I would like you to output every record below exactly, apart from the pictures.

---------- Supplied material ----------

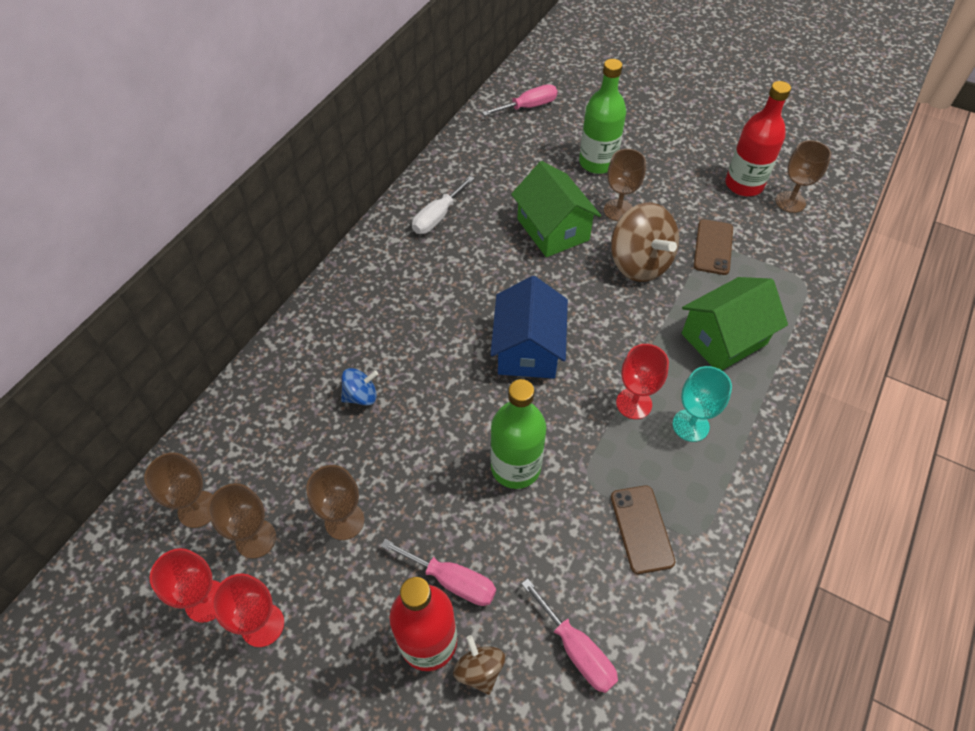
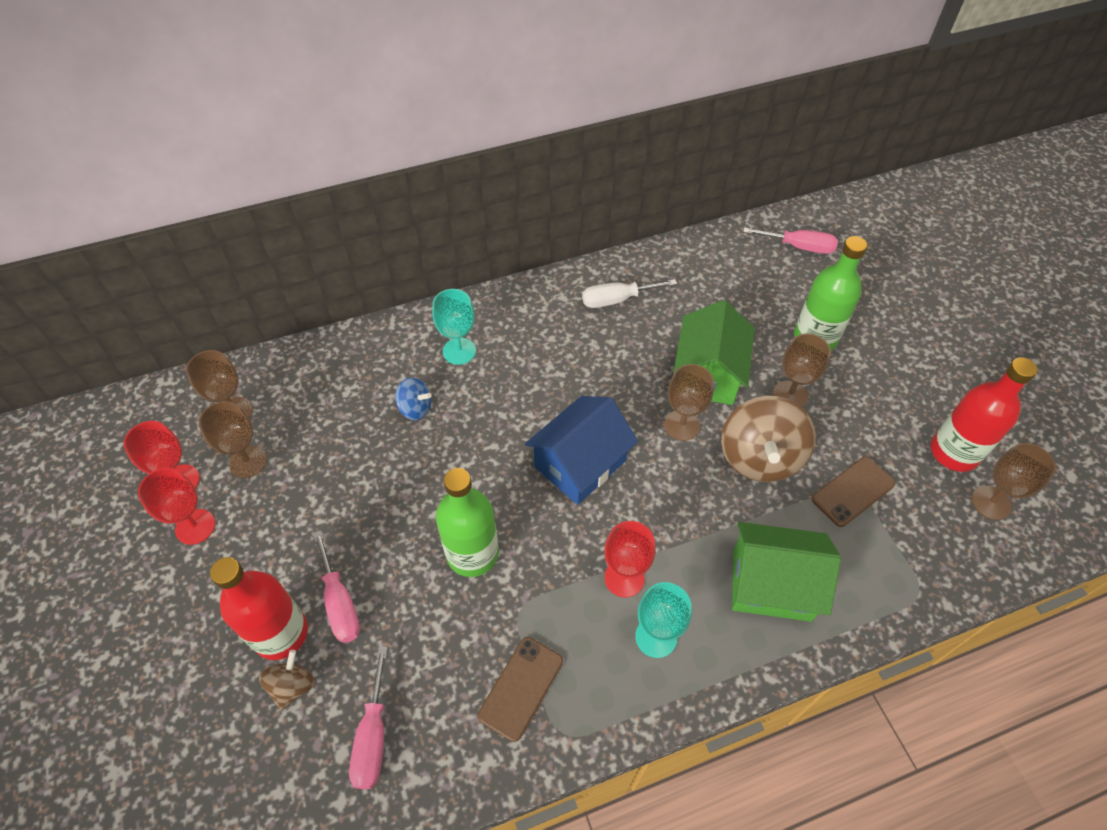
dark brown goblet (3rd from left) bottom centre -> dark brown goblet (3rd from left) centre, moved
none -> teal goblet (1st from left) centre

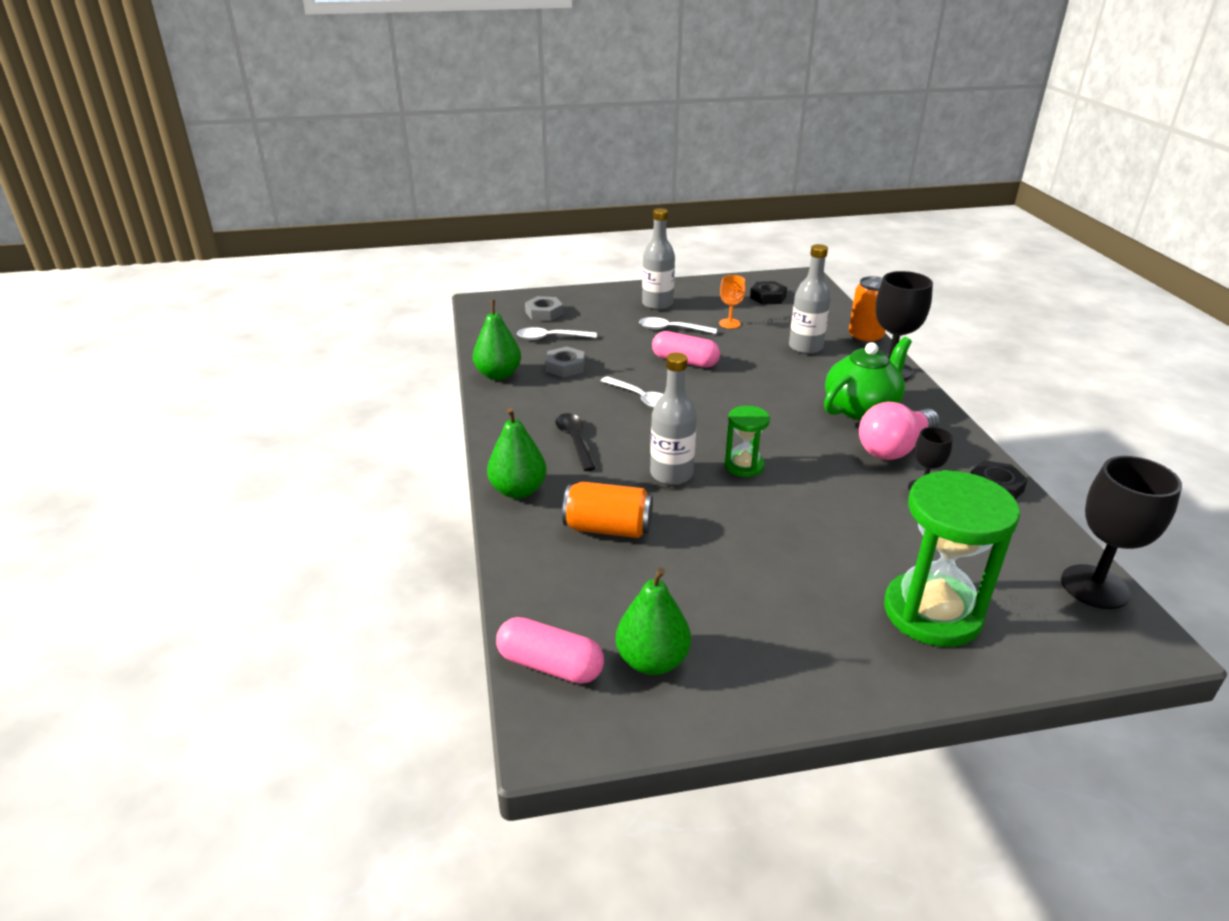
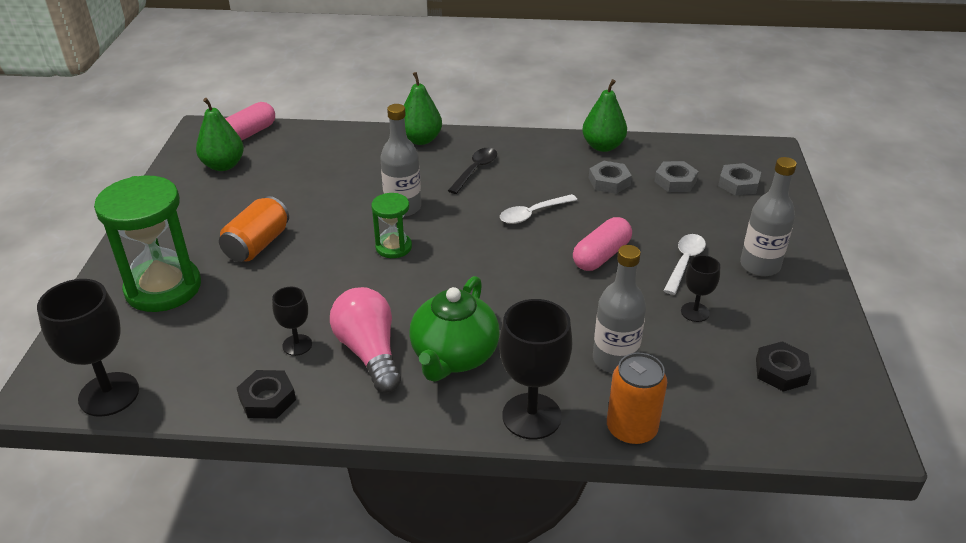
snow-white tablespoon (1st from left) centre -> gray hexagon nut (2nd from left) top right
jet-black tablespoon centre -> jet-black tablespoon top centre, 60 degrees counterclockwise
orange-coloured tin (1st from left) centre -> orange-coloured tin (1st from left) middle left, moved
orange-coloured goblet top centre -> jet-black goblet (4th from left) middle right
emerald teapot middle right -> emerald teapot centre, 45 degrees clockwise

----------

Exercise result:
dark brown goblet (3rd from left) bottom centre -> dark brown goblet (3rd from left) centre, moved
none -> teal goblet (1st from left) centre

snow-white tablespoon (1st from left) centre -> gray hexagon nut (2nd from left) top right
jet-black tablespoon centre -> jet-black tablespoon top centre, 60 degrees counterclockwise
orange-coloured tin (1st from left) centre -> orange-coloured tin (1st from left) middle left, moved
orange-coloured goblet top centre -> jet-black goblet (4th from left) middle right
emerald teapot middle right -> emerald teapot centre, 45 degrees clockwise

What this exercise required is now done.